▸ What is required:
Write out the entries below exactly, starting at the first line and stopping after the line that contains "red scissors: 4 -> 5"; skip all pictures.

▸ Information shown:
---+---

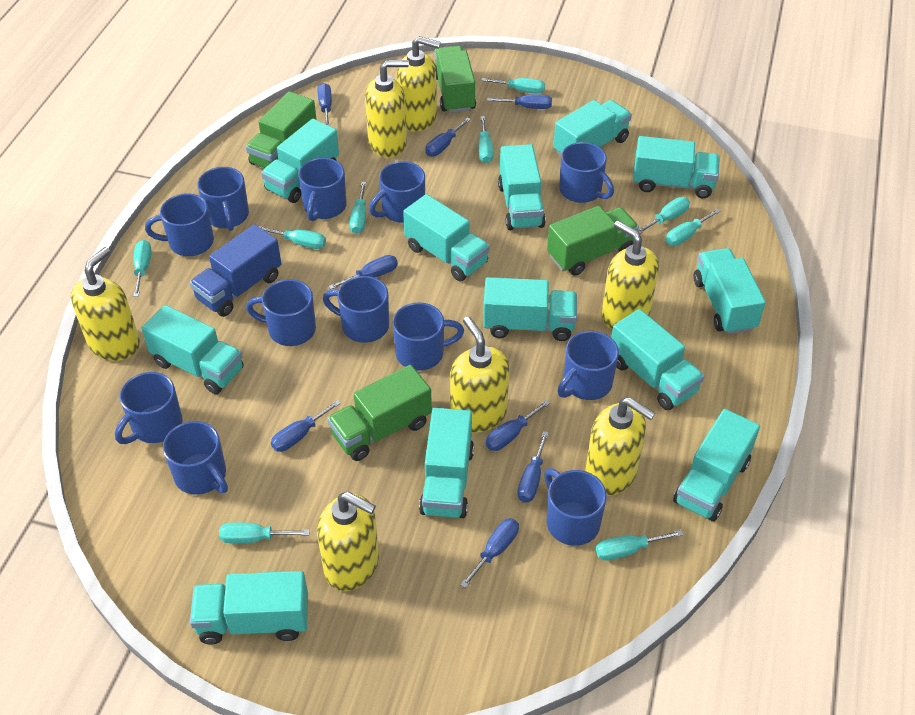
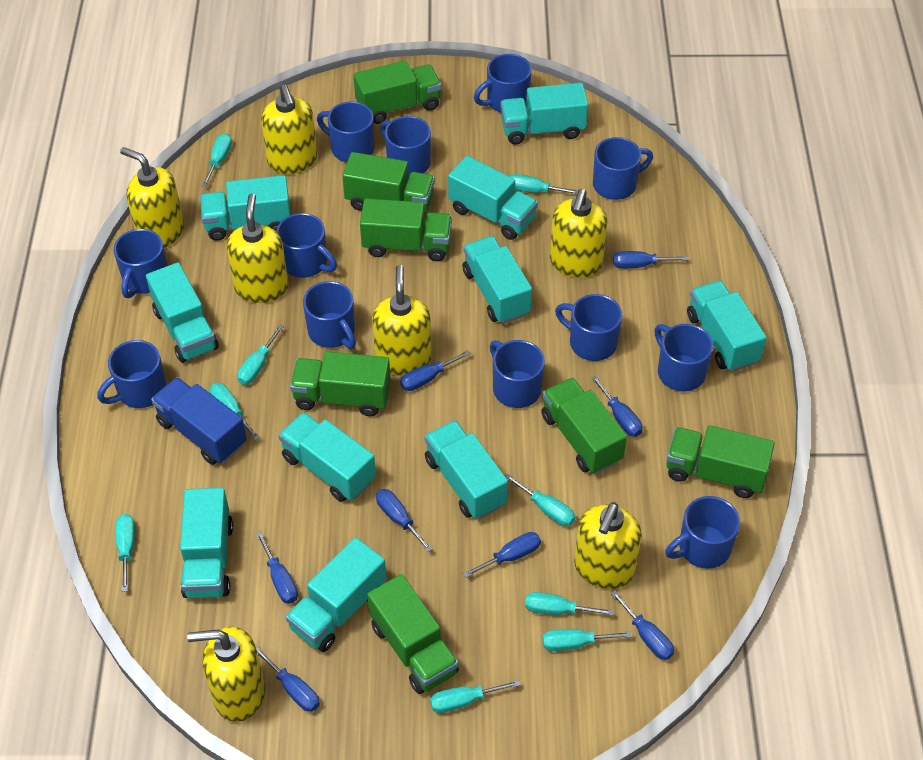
green truck: 4 -> 7
turquoise truck: 12 -> 10

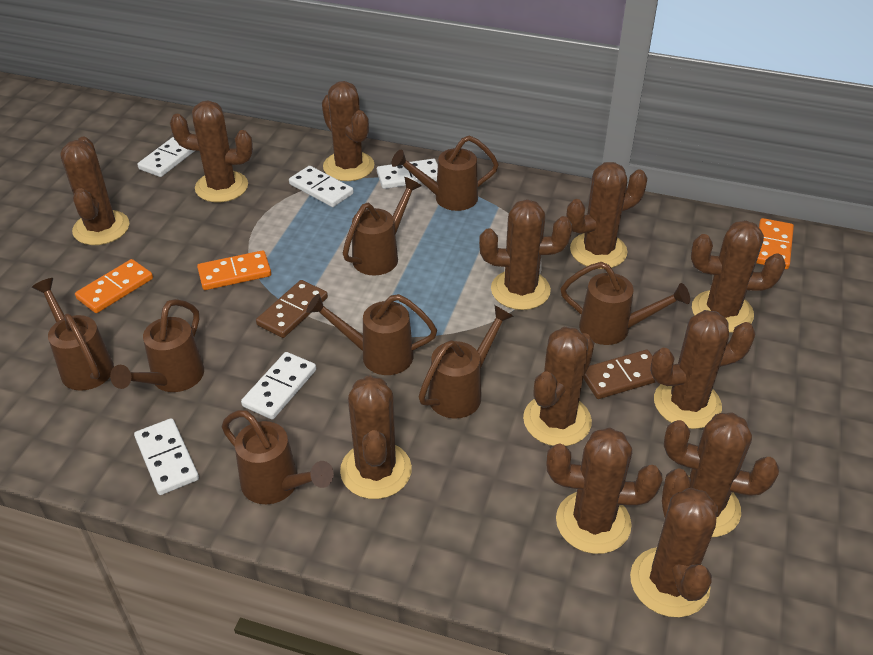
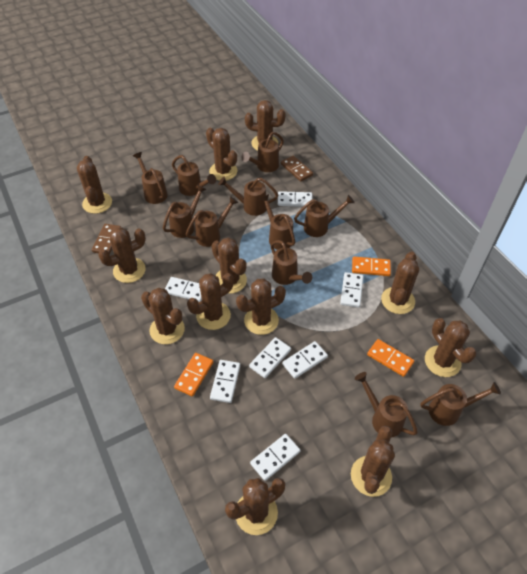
brown watering can: 8 -> 11
white domino: 5 -> 7

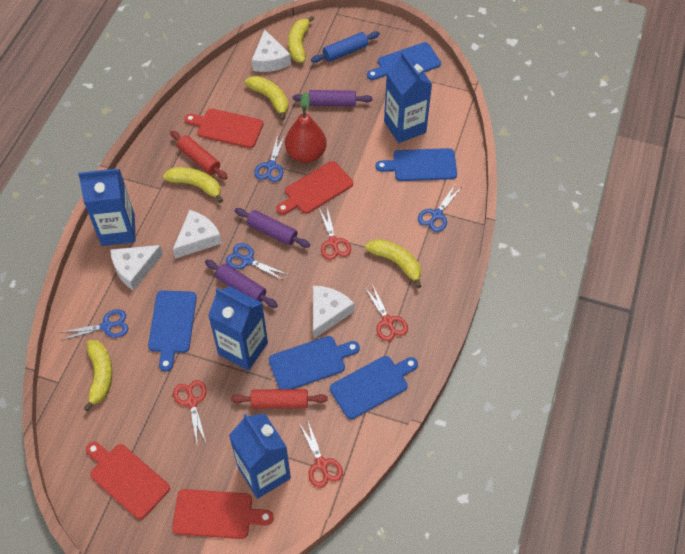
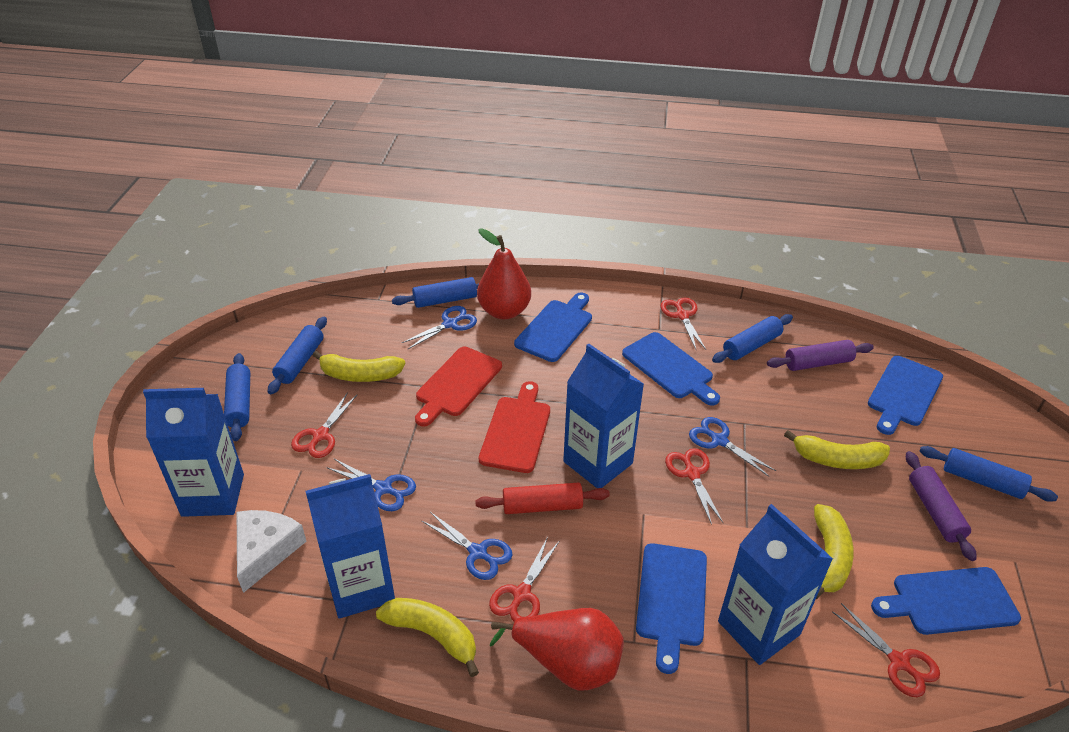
blue rolling pin: 1 -> 5
purple rolling pin: 3 -> 2
red cutting board: 4 -> 2
red pear: 1 -> 2
red rolling pin: 2 -> 1
red scissors: 4 -> 5
white cheese: 4 -> 1
yellow banana: 5 -> 4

---+---

▸ Exercise answer:
green truck: 4 -> 7
turquoise truck: 12 -> 10

brown watering can: 8 -> 11
white domino: 5 -> 7

blue rolling pin: 1 -> 5
purple rolling pin: 3 -> 2
red cutting board: 4 -> 2
red pear: 1 -> 2
red rolling pin: 2 -> 1
red scissors: 4 -> 5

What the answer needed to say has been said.